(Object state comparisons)
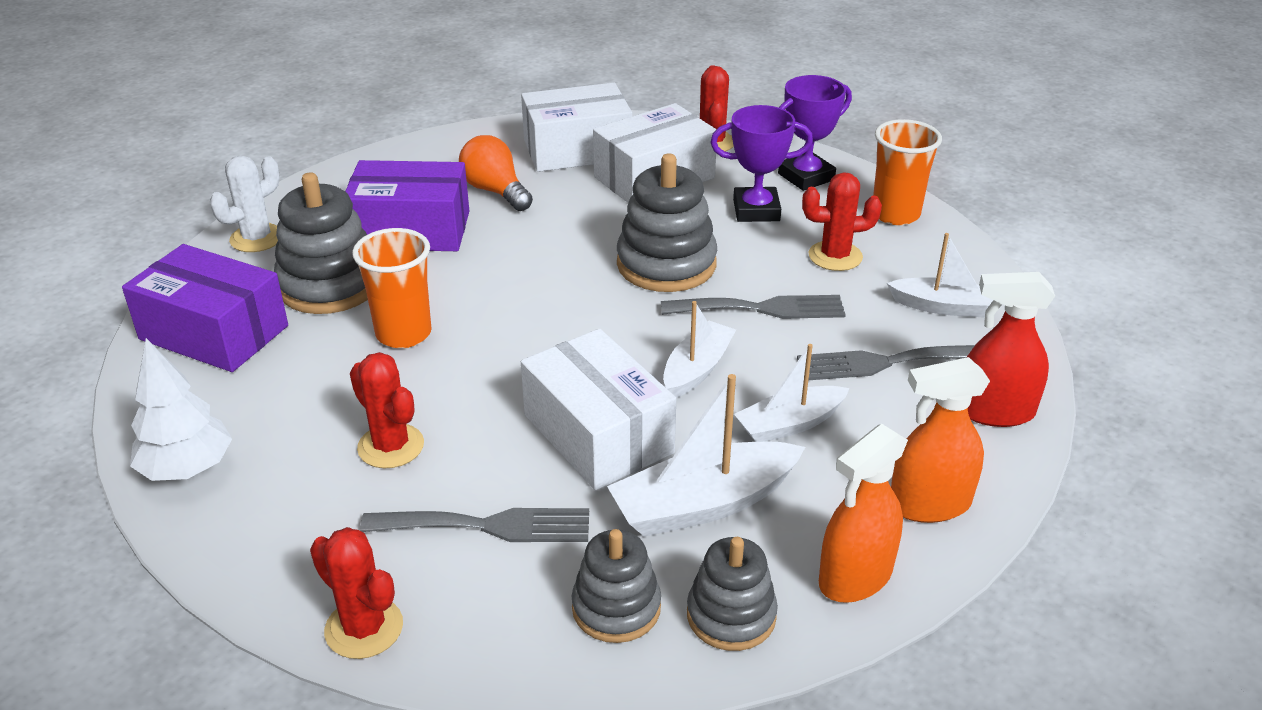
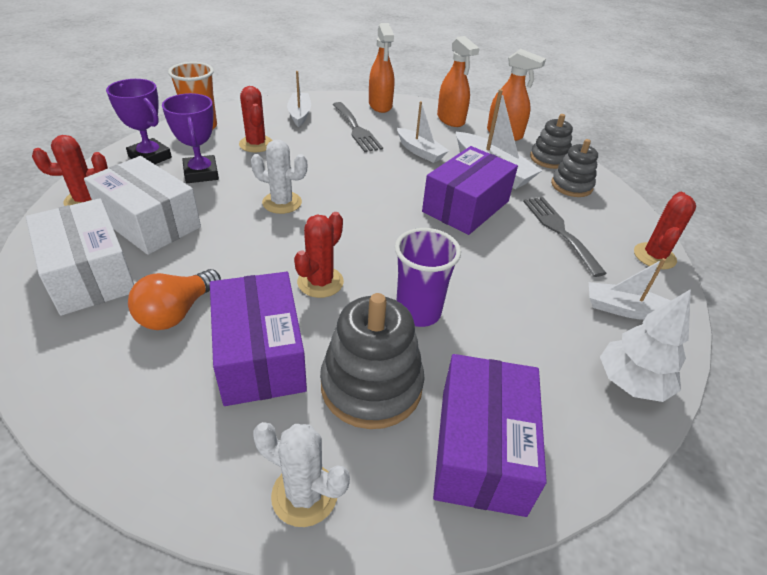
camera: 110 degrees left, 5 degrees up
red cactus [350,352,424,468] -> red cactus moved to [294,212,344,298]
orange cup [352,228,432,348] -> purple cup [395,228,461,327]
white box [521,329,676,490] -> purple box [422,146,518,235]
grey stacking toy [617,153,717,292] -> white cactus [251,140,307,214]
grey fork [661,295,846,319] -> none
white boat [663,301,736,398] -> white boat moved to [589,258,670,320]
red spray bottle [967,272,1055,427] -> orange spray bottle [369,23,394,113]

---

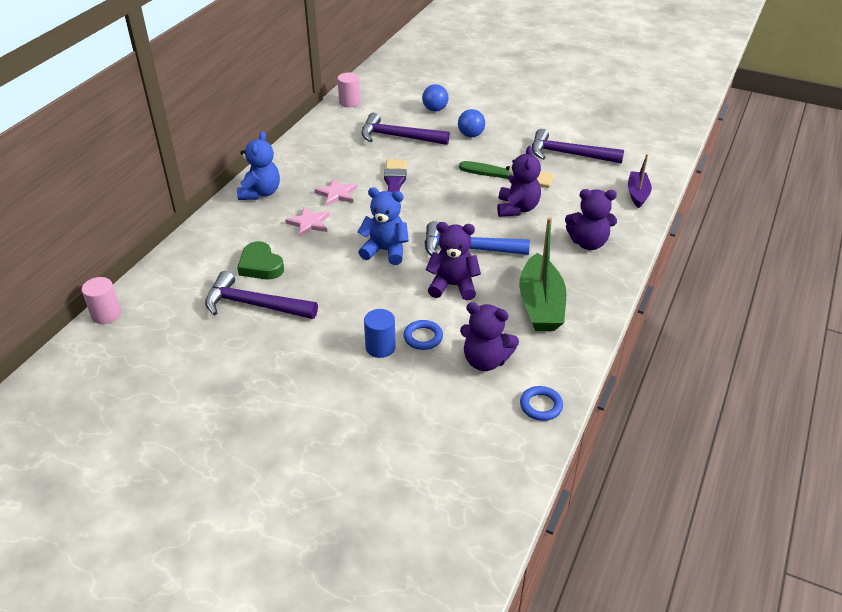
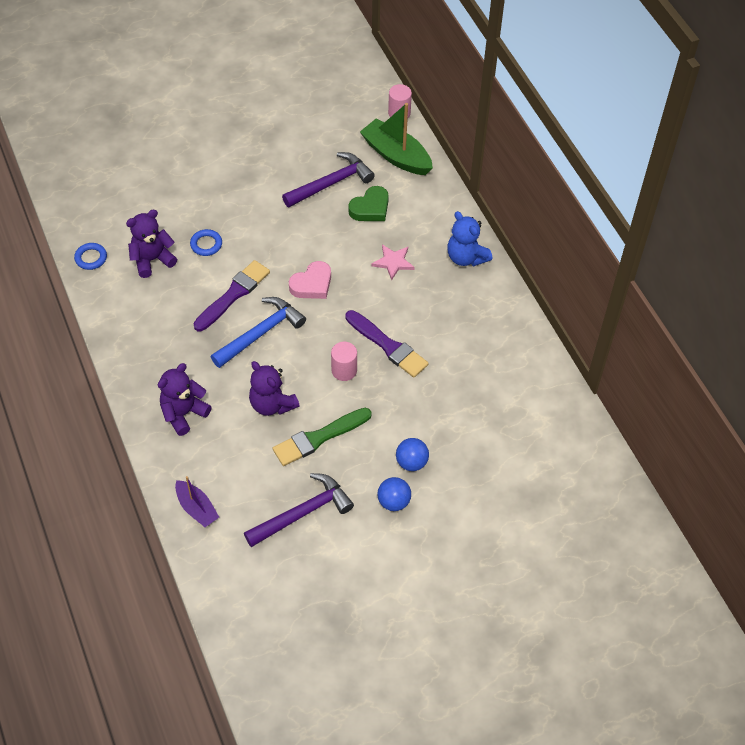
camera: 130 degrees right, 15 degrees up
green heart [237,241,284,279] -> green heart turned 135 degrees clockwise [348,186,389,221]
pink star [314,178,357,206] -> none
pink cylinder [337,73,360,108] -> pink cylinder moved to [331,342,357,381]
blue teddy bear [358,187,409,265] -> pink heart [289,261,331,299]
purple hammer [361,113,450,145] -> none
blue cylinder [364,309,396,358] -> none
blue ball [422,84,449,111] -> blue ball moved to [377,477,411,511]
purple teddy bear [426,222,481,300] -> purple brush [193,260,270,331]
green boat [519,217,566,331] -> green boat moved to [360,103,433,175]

PROBLEM STATEMENT:
The required output is every line above from the one with "purple hammer [361,113,450,145] -> none" down to the one with "purple teddy bear", restated word for word, ends included.

ANSWER SPACE:
purple hammer [361,113,450,145] -> none
blue cylinder [364,309,396,358] -> none
blue ball [422,84,449,111] -> blue ball moved to [377,477,411,511]
purple teddy bear [426,222,481,300] -> purple brush [193,260,270,331]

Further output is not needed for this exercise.